WHAT THIS TASK INVOLVES:
Work through the entries below line by line and give the number of lines with the string "watering", nothing else.

RECORDS SHOWN:
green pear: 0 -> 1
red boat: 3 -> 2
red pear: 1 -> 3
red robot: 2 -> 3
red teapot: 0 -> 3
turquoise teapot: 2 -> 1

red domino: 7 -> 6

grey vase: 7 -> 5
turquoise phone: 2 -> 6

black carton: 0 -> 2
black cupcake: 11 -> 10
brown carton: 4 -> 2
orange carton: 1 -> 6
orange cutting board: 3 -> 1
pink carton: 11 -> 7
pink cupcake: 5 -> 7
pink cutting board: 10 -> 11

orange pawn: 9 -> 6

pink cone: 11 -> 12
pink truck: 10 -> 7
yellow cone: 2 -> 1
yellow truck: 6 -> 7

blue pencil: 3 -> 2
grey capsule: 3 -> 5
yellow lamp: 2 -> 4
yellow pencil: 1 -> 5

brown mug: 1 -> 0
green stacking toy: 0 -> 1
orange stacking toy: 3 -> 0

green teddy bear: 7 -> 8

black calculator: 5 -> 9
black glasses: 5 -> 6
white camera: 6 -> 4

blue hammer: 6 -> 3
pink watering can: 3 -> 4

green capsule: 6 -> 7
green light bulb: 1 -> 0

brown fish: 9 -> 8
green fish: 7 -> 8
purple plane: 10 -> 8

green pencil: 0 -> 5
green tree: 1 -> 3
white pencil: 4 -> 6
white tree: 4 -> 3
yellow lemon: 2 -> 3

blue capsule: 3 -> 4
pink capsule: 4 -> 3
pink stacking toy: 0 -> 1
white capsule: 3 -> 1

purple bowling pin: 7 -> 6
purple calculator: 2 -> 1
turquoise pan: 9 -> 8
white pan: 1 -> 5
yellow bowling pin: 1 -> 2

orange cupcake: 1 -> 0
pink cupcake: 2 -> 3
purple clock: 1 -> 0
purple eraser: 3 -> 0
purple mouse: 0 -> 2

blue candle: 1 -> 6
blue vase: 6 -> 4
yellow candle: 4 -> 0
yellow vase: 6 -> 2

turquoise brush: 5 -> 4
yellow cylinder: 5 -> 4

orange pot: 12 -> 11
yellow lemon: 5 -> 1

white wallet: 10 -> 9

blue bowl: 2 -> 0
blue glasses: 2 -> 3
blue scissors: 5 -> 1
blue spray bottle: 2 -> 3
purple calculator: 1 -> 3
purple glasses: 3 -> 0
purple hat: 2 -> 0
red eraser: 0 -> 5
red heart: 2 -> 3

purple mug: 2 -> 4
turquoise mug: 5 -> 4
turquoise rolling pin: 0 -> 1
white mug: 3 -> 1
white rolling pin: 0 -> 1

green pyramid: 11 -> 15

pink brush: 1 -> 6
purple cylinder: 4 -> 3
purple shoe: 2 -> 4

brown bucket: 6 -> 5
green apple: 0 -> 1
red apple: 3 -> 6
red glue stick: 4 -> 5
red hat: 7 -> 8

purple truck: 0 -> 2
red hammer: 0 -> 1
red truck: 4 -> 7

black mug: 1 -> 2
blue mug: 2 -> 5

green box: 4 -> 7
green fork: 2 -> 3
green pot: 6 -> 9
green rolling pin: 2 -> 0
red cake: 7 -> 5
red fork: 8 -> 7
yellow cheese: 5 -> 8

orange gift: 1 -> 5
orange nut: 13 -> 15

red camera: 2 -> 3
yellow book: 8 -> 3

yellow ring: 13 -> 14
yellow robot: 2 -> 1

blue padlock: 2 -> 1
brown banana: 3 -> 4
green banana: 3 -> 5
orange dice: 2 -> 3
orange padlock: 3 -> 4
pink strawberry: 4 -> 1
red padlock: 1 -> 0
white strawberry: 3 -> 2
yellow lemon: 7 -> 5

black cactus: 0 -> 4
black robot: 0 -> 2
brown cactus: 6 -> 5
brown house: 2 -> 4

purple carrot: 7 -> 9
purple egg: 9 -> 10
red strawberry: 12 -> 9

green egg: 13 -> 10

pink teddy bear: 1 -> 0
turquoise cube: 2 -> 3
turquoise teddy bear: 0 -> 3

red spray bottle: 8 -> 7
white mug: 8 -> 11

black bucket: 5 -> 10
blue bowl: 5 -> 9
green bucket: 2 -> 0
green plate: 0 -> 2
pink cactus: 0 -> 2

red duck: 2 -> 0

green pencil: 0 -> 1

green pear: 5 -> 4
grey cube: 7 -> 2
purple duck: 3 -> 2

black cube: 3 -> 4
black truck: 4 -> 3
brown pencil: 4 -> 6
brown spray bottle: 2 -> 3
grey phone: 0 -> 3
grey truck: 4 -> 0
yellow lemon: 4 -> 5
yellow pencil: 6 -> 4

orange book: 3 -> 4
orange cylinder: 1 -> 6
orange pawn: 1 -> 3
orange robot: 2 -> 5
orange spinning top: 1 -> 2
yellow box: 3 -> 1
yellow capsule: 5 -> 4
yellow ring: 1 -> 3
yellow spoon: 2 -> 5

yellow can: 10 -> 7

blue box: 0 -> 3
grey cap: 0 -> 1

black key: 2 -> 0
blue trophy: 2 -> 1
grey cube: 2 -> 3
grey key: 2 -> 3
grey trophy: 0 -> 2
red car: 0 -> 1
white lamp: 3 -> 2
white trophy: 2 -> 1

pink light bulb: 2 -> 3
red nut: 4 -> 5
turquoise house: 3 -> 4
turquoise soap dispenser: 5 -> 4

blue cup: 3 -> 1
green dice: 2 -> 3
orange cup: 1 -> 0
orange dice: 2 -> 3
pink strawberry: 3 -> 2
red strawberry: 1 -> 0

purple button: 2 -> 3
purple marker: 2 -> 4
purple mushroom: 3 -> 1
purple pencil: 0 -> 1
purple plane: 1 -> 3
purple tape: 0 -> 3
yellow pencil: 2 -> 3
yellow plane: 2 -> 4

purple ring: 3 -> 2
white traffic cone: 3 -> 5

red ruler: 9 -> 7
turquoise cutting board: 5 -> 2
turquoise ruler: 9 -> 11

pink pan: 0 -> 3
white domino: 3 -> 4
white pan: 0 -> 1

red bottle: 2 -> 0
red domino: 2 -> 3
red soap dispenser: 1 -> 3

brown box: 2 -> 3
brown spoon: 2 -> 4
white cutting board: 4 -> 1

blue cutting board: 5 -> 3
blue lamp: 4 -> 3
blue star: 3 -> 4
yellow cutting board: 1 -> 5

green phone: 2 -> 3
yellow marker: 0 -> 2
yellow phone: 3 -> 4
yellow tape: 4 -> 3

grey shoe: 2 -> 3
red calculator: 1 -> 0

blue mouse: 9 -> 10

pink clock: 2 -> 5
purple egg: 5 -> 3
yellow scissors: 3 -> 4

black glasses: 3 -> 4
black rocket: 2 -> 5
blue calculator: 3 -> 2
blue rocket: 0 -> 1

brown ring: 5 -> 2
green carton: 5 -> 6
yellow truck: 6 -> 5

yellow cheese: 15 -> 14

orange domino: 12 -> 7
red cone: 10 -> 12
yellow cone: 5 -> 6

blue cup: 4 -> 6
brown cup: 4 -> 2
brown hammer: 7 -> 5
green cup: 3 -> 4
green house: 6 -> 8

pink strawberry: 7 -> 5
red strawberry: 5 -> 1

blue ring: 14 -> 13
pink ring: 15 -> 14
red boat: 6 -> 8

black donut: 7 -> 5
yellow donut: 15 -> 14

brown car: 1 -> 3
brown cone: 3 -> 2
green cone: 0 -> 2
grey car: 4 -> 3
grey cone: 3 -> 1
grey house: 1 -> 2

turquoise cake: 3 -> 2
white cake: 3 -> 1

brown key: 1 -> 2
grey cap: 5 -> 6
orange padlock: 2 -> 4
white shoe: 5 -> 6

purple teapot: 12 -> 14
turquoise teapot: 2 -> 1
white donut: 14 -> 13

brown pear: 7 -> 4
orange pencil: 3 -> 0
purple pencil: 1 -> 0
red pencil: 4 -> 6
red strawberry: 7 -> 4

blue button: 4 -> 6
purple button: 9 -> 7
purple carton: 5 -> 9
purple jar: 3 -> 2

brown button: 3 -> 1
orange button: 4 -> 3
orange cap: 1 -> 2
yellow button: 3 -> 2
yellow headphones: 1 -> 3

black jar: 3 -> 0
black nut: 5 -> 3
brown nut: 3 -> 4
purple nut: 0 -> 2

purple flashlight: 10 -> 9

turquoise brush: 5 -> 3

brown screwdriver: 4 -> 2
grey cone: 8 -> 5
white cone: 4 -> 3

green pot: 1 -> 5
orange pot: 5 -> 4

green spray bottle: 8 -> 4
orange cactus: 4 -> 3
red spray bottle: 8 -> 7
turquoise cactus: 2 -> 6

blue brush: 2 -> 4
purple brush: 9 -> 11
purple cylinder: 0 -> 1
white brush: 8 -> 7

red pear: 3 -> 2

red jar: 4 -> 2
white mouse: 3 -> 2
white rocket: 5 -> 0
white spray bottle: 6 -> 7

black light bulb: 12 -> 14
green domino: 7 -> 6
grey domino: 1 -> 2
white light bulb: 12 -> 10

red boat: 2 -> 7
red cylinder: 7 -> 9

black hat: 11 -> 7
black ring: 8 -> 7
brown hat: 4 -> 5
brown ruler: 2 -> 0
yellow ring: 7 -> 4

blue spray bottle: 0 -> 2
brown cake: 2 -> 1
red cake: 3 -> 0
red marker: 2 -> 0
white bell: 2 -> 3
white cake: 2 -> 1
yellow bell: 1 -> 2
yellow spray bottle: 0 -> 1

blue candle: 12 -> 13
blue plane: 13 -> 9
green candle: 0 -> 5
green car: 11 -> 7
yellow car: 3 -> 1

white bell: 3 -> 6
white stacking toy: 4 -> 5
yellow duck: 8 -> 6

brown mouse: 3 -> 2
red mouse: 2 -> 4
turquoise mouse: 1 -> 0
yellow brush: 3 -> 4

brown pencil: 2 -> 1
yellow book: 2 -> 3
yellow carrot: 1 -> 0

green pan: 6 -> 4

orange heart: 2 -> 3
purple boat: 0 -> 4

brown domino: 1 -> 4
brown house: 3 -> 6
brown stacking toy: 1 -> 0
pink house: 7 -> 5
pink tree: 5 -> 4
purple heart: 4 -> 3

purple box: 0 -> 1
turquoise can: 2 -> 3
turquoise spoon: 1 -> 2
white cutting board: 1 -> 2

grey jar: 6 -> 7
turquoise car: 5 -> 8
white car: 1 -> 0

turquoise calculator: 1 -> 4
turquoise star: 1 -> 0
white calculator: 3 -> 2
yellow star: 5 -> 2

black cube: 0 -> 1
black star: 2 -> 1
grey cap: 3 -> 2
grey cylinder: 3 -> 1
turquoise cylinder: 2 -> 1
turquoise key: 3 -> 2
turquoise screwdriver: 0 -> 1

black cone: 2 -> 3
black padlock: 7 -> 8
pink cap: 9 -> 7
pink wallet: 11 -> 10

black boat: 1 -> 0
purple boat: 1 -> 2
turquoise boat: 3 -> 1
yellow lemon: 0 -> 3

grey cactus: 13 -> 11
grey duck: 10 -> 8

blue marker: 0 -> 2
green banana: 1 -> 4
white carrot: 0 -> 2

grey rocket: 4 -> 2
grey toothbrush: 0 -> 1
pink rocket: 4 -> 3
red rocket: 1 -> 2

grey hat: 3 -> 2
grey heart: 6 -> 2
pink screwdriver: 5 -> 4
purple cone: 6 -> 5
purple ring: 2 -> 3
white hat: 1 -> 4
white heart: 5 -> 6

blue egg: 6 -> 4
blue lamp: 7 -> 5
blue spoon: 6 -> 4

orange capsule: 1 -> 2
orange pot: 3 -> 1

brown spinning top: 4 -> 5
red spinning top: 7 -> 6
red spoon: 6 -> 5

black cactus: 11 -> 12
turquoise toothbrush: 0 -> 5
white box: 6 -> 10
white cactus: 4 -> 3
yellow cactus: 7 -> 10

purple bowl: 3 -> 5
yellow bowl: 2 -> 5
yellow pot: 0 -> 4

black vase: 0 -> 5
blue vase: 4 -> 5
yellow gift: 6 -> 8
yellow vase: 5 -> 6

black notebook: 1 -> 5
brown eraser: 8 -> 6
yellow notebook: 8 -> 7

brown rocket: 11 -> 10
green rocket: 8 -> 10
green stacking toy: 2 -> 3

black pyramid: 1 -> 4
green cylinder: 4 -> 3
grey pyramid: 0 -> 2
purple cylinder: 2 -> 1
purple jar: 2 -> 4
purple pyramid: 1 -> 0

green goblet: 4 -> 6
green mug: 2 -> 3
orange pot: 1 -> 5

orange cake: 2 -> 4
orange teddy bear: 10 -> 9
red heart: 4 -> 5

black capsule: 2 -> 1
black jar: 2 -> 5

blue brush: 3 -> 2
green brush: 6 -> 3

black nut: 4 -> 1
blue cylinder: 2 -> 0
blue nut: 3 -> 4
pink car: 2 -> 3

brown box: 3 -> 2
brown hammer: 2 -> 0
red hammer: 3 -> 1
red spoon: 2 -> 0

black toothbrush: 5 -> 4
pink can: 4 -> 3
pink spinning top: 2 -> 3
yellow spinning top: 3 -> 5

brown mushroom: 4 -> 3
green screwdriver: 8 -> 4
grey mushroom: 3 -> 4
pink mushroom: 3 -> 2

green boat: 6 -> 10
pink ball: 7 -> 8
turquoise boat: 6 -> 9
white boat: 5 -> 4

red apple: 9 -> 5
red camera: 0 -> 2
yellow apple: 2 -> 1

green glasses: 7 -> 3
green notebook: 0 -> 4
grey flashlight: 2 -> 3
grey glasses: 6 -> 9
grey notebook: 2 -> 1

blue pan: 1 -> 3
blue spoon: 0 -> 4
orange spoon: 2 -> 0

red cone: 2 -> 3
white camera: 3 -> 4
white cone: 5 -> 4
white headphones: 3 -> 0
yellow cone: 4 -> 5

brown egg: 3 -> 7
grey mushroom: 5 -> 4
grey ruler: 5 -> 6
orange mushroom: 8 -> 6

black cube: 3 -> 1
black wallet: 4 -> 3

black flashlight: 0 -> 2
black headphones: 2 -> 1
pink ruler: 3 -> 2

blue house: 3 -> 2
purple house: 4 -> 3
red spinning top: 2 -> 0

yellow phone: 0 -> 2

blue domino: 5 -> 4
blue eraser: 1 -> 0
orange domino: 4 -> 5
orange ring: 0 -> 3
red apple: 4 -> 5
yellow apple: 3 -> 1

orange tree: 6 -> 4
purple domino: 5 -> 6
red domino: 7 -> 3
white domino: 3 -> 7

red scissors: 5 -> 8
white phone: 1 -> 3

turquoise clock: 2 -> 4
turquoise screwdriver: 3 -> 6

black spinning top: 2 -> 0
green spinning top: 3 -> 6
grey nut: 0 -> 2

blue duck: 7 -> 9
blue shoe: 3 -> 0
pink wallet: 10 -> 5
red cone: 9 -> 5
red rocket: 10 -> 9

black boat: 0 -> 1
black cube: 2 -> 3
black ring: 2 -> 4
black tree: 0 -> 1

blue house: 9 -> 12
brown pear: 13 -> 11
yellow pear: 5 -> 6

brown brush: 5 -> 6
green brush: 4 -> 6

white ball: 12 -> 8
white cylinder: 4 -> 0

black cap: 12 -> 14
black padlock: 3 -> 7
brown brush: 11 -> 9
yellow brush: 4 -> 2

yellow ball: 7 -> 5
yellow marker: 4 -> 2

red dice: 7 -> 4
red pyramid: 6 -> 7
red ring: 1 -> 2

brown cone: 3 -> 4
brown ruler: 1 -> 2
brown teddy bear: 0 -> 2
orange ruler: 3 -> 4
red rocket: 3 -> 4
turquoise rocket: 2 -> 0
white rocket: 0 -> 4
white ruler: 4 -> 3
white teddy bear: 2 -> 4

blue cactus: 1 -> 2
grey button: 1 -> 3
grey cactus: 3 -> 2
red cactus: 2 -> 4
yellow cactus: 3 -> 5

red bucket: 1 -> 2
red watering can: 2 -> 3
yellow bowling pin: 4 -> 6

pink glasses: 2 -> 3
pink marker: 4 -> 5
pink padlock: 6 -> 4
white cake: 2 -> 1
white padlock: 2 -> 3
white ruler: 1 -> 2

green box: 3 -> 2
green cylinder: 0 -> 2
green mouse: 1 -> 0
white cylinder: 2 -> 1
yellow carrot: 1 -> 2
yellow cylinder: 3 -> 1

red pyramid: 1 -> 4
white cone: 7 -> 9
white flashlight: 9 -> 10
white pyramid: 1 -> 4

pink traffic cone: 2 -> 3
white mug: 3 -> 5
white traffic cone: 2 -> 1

RESULT:
2